▶ [EXERCISE DESCRIPTION]:
Give the records again exactly. Pictures do not belong in the copy.

[[ DATA EXTRACTS, beginning ]]

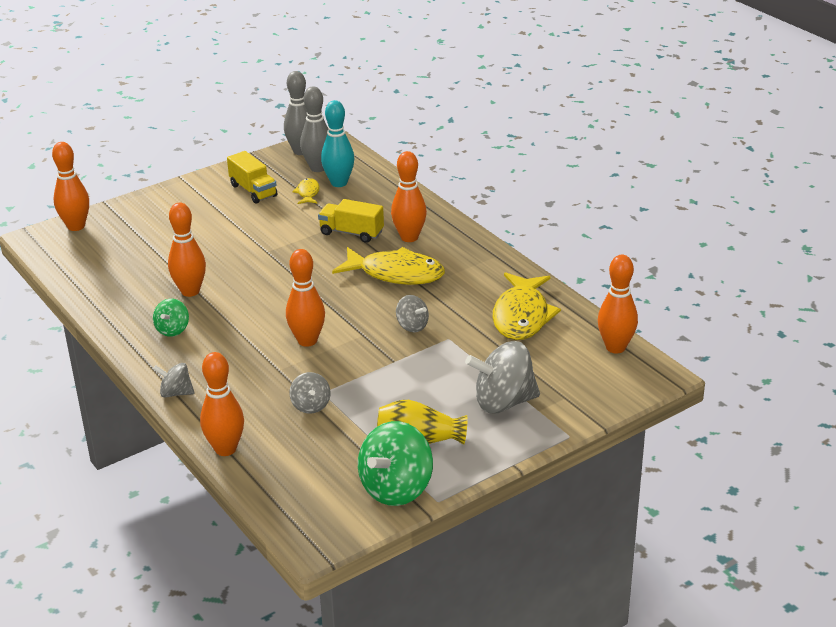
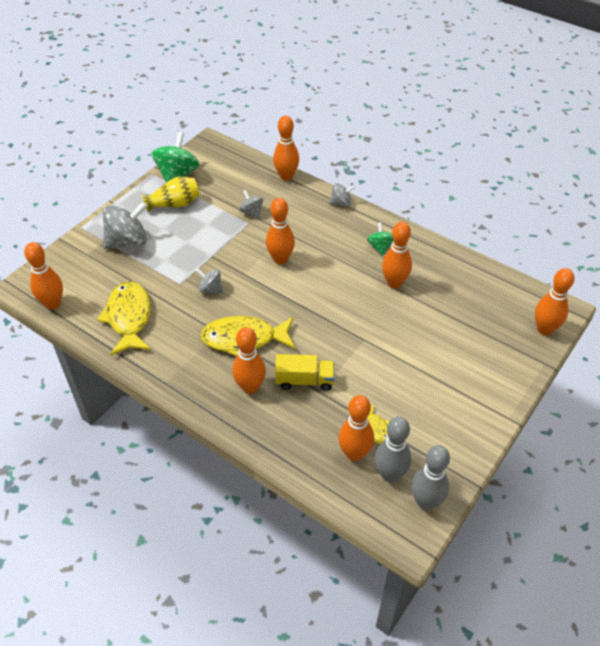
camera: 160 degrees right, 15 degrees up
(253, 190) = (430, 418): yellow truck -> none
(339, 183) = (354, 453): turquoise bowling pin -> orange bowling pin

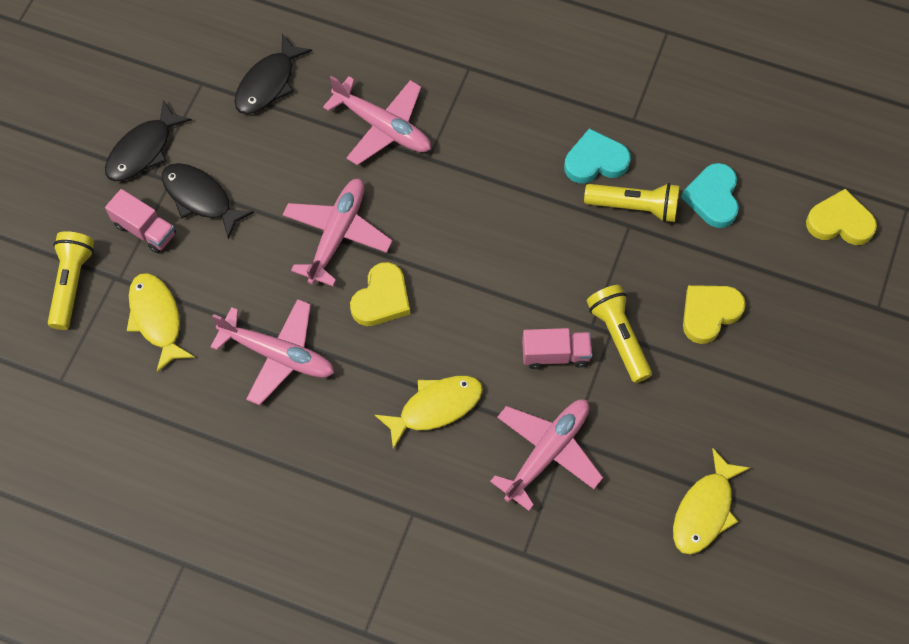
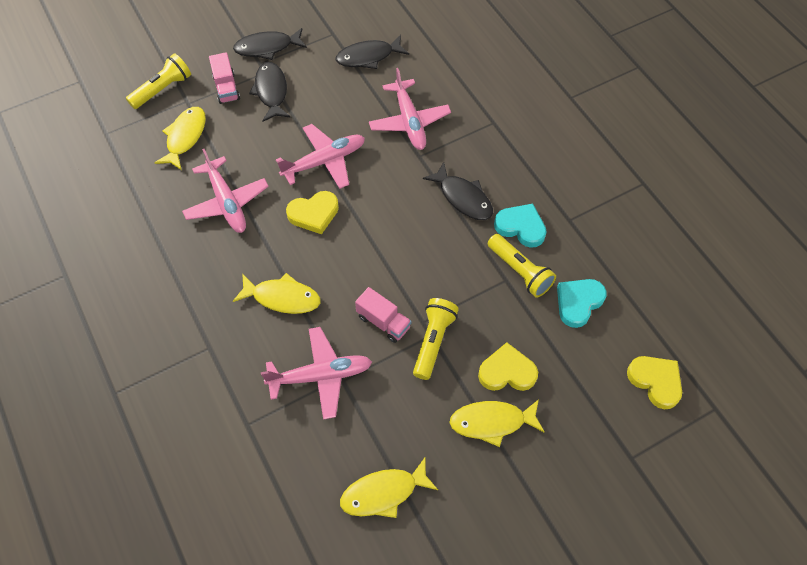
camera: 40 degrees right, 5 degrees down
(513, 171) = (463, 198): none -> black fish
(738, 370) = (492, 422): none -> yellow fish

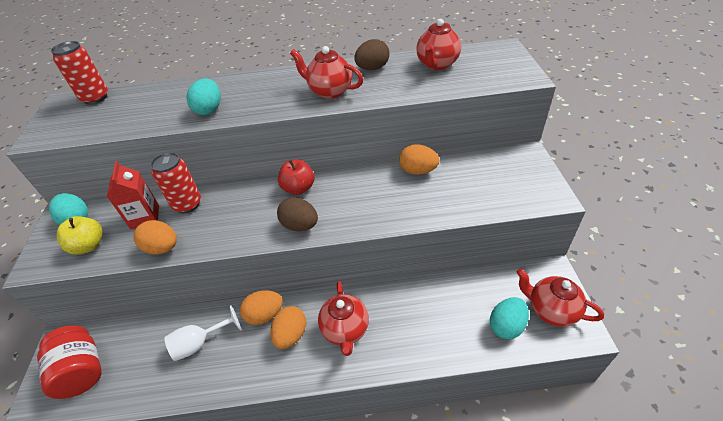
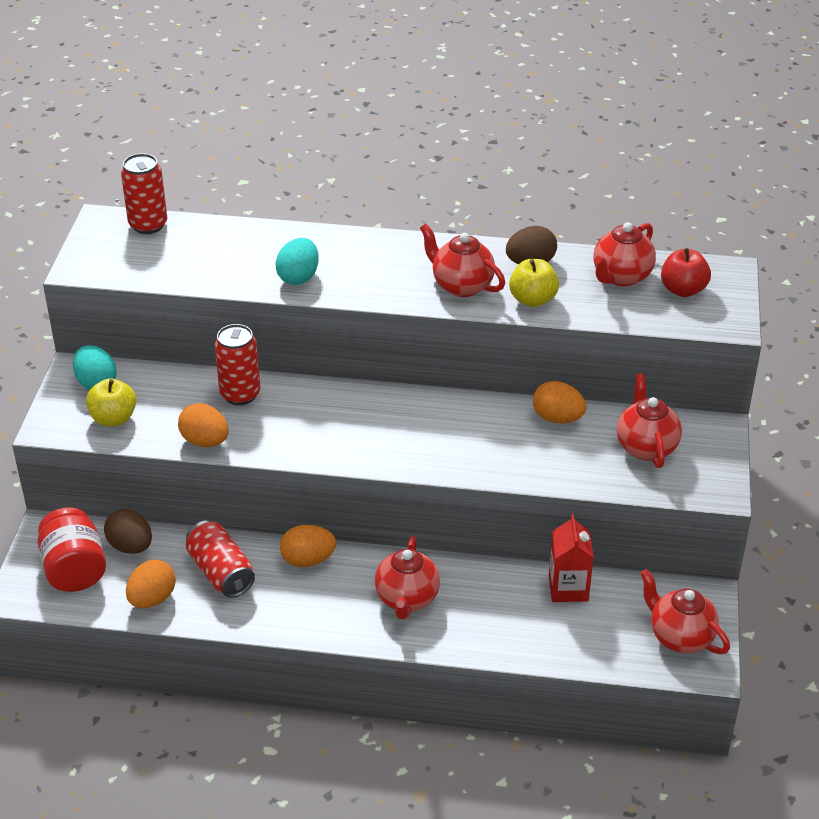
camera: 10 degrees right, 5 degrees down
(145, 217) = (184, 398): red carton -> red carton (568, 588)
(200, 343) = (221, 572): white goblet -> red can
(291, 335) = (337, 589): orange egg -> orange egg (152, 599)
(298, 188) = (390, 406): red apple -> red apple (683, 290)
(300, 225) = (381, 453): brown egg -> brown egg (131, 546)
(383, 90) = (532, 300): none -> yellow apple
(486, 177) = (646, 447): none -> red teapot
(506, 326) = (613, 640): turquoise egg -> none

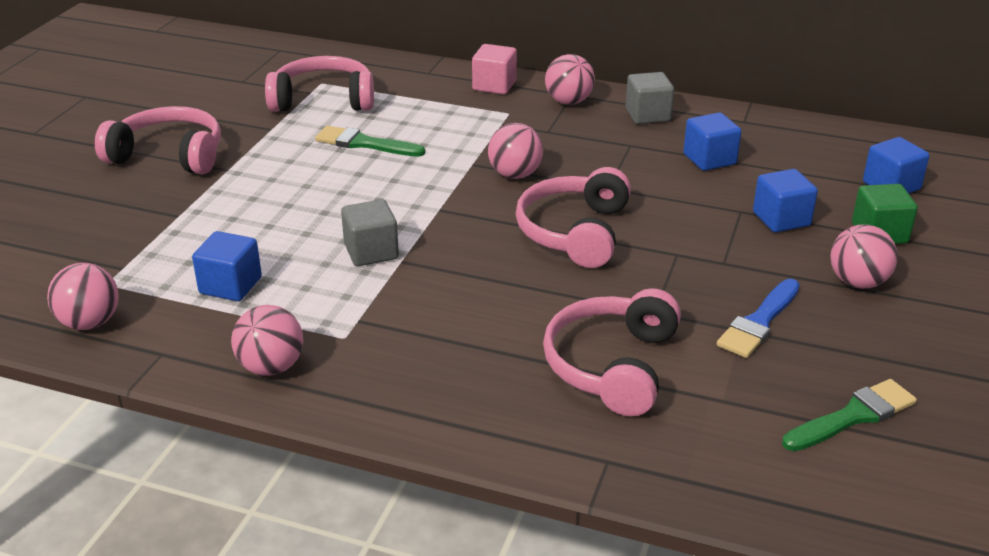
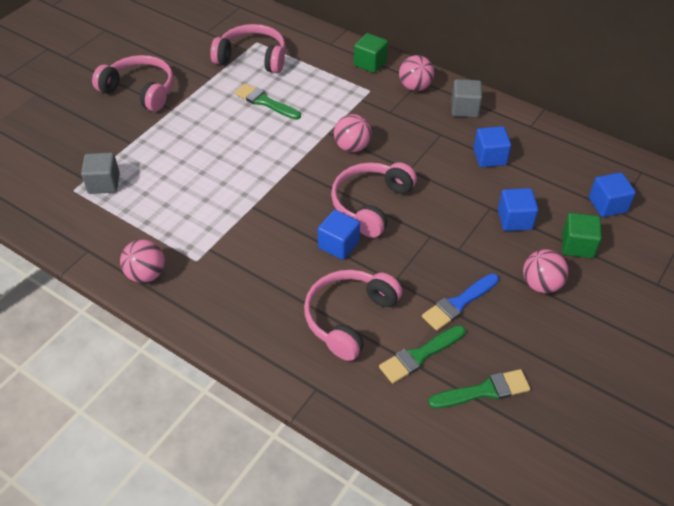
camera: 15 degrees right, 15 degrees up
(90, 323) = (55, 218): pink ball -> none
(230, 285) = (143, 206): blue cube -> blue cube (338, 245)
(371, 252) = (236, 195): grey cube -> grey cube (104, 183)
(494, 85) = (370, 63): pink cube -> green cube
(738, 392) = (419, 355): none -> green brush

[[ DATA EXTRACTS, end ]]

▶ [SOLUTION FOR THIS EXERCISE]:
camera: 160 degrees right, 15 degrees up
(253, 190) = (430, 418): yellow truck -> none
(339, 183) = (354, 453): turquoise bowling pin -> orange bowling pin

camera: 40 degrees right, 5 degrees down
(513, 171) = (463, 198): none -> black fish
(738, 370) = (492, 422): none -> yellow fish

camera: 10 degrees right, 5 degrees down
(145, 217) = (184, 398): red carton -> red carton (568, 588)
(200, 343) = (221, 572): white goblet -> red can
(291, 335) = (337, 589): orange egg -> orange egg (152, 599)
(298, 188) = (390, 406): red apple -> red apple (683, 290)
(300, 225) = (381, 453): brown egg -> brown egg (131, 546)
(383, 90) = (532, 300): none -> yellow apple
(486, 177) = (646, 447): none -> red teapot
(506, 326) = (613, 640): turquoise egg -> none

camera: 15 degrees right, 15 degrees up
(90, 323) = (55, 218): pink ball -> none
(230, 285) = (143, 206): blue cube -> blue cube (338, 245)
(371, 252) = (236, 195): grey cube -> grey cube (104, 183)
(494, 85) = (370, 63): pink cube -> green cube
(738, 392) = (419, 355): none -> green brush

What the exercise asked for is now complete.